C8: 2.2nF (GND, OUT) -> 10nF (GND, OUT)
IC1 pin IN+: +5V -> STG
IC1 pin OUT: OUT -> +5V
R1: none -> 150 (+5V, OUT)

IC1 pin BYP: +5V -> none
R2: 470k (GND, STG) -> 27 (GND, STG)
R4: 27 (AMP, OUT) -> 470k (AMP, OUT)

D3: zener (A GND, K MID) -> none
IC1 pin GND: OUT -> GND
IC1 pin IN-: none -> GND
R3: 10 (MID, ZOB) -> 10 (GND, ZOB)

****************

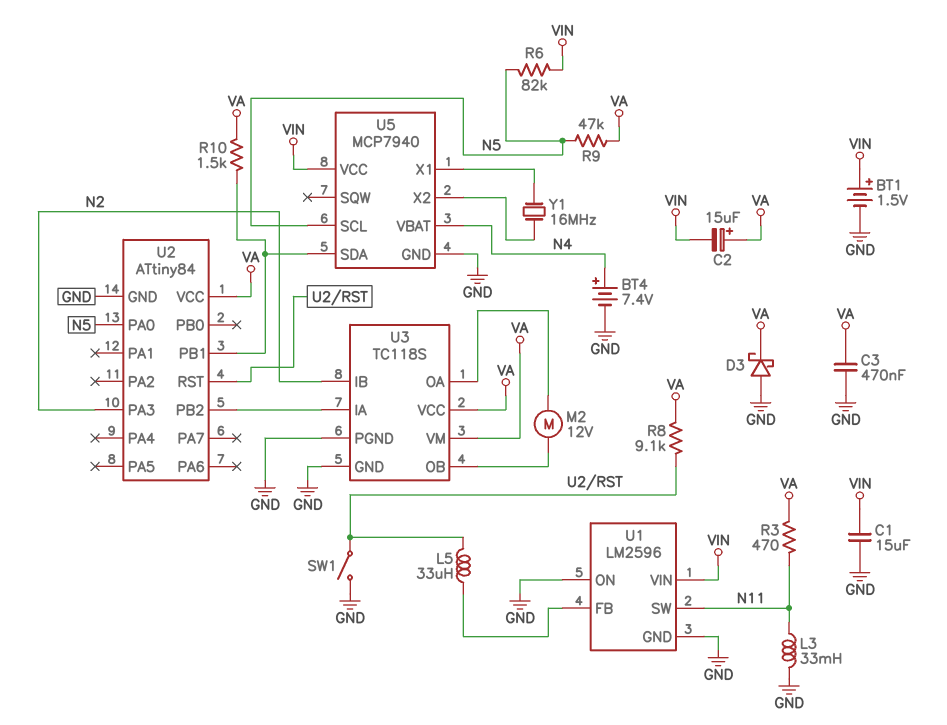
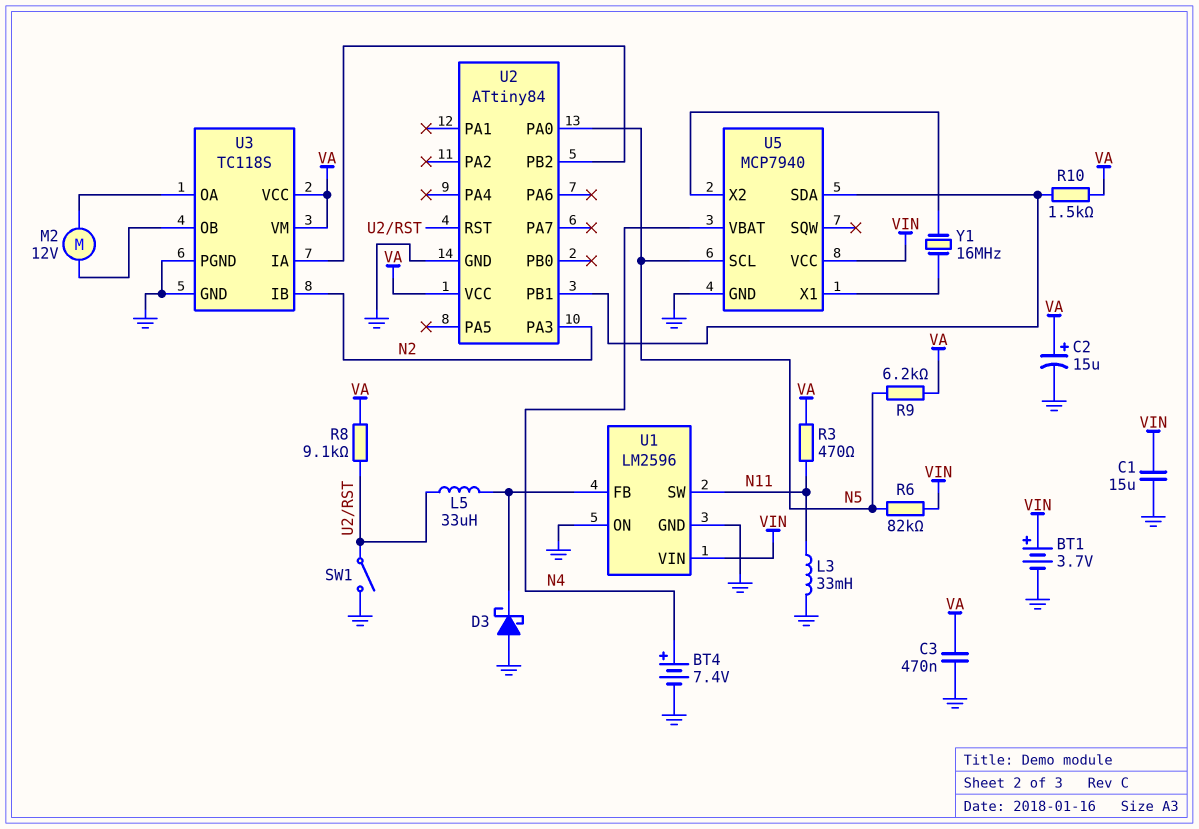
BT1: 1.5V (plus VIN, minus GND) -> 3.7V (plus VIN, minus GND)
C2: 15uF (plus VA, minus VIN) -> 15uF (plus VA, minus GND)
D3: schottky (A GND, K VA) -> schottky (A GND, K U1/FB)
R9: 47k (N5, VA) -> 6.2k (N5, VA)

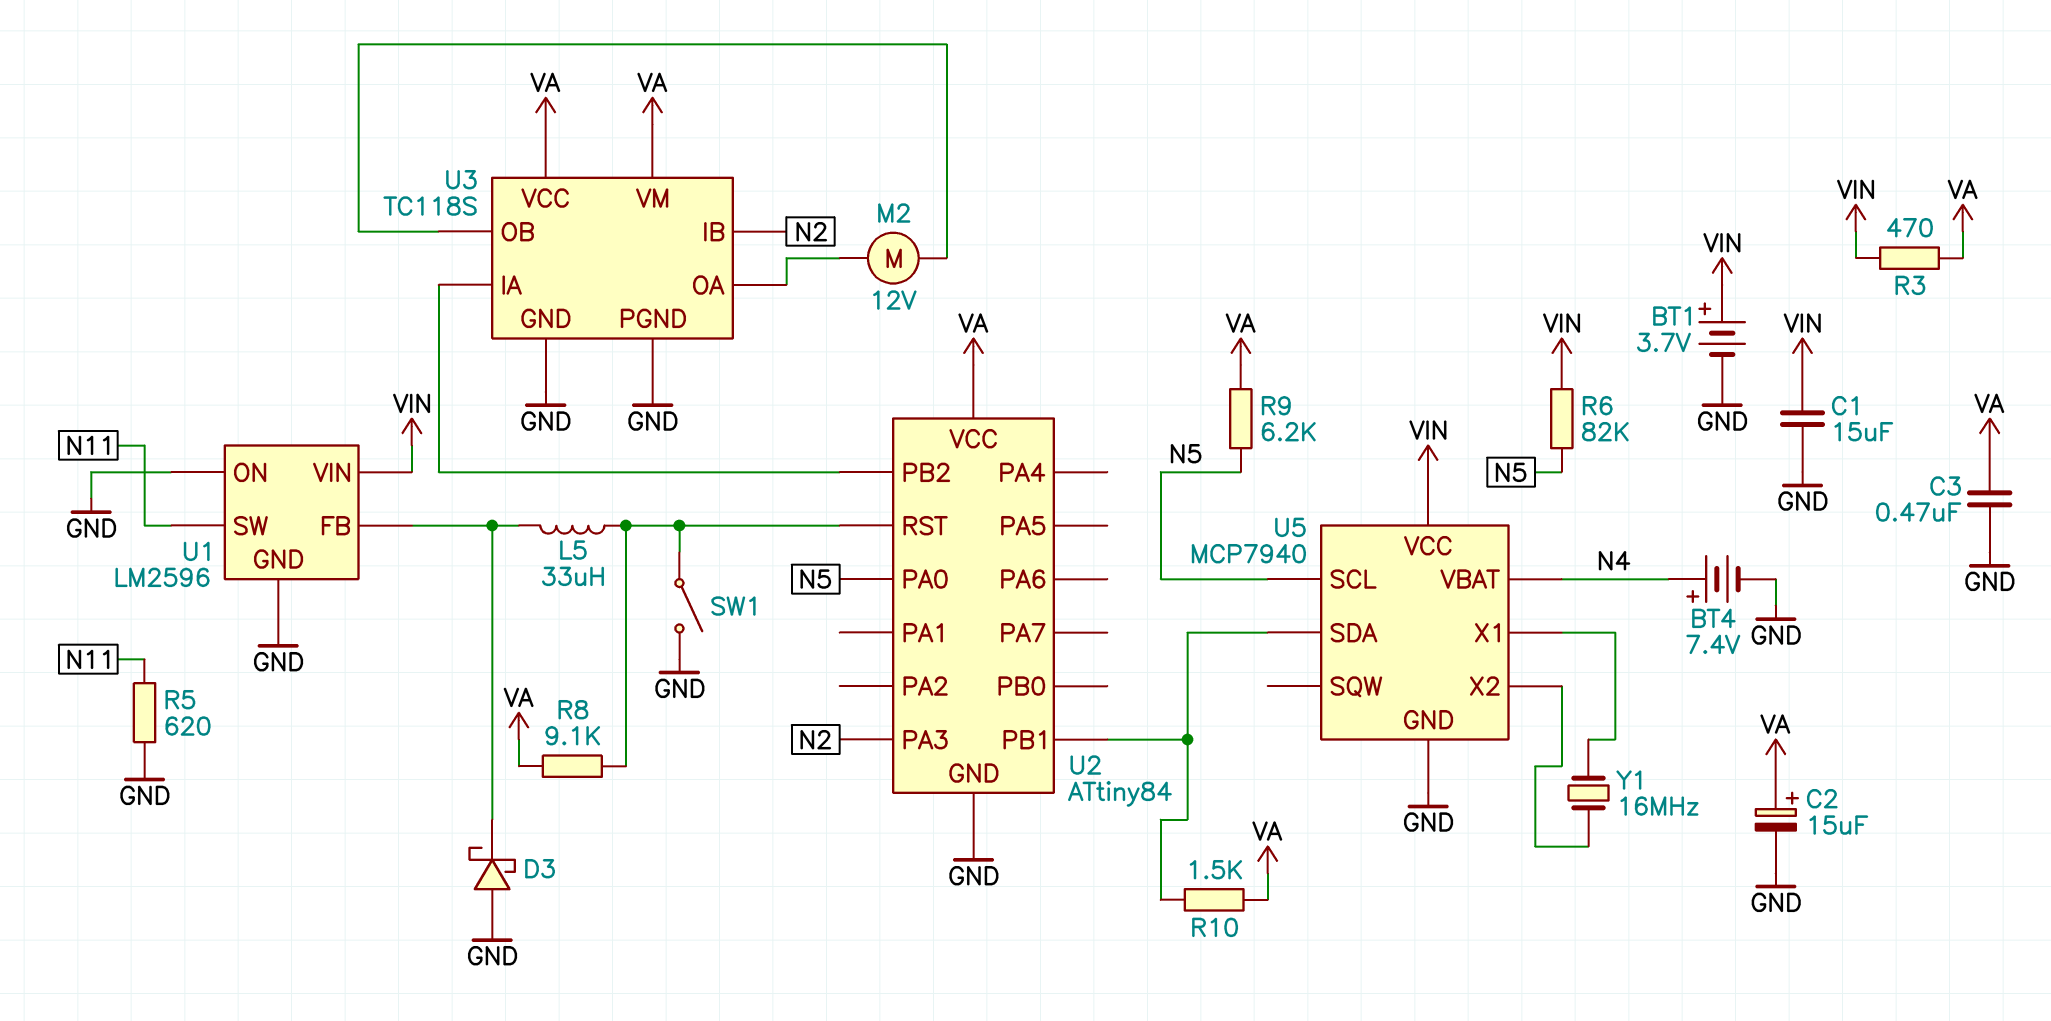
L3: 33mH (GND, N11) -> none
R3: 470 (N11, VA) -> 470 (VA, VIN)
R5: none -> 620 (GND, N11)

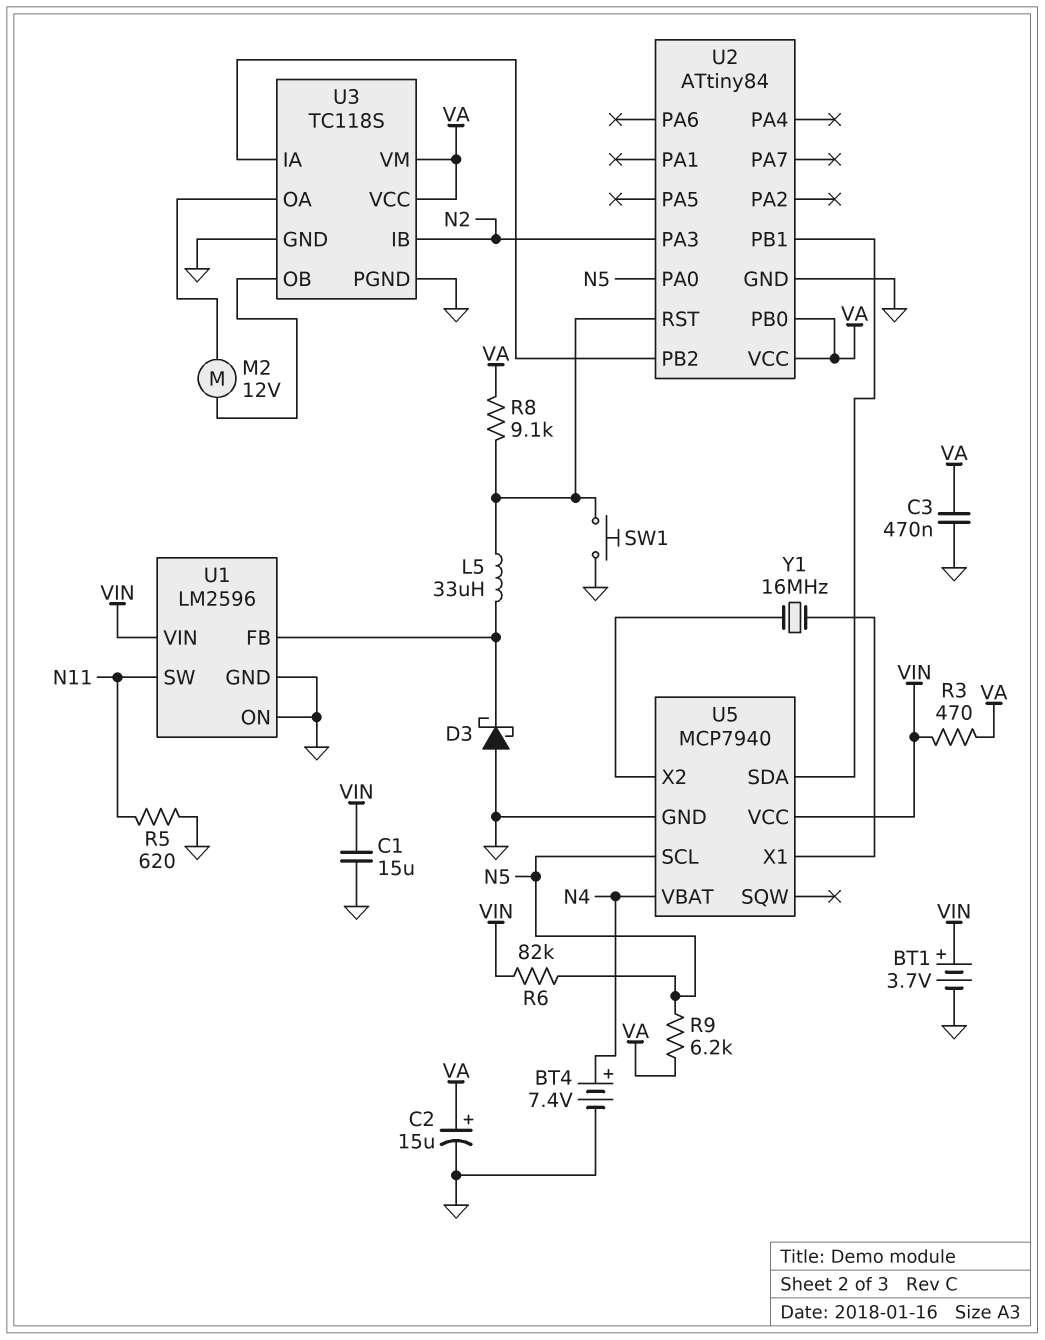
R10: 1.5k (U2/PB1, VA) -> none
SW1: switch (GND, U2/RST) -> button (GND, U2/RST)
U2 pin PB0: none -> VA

****************

Work task:
Whatever pictures the records hold, omit them; give again exactly the lines from the one containing "C2: 15uF (plus" through the one containing "U2 pin PB0: none -> VA".

Output for this task:
C2: 15uF (plus VA, minus VIN) -> 15uF (plus VA, minus GND)
D3: schottky (A GND, K VA) -> schottky (A GND, K U1/FB)
R9: 47k (N5, VA) -> 6.2k (N5, VA)

L3: 33mH (GND, N11) -> none
R3: 470 (N11, VA) -> 470 (VA, VIN)
R5: none -> 620 (GND, N11)

R10: 1.5k (U2/PB1, VA) -> none
SW1: switch (GND, U2/RST) -> button (GND, U2/RST)
U2 pin PB0: none -> VA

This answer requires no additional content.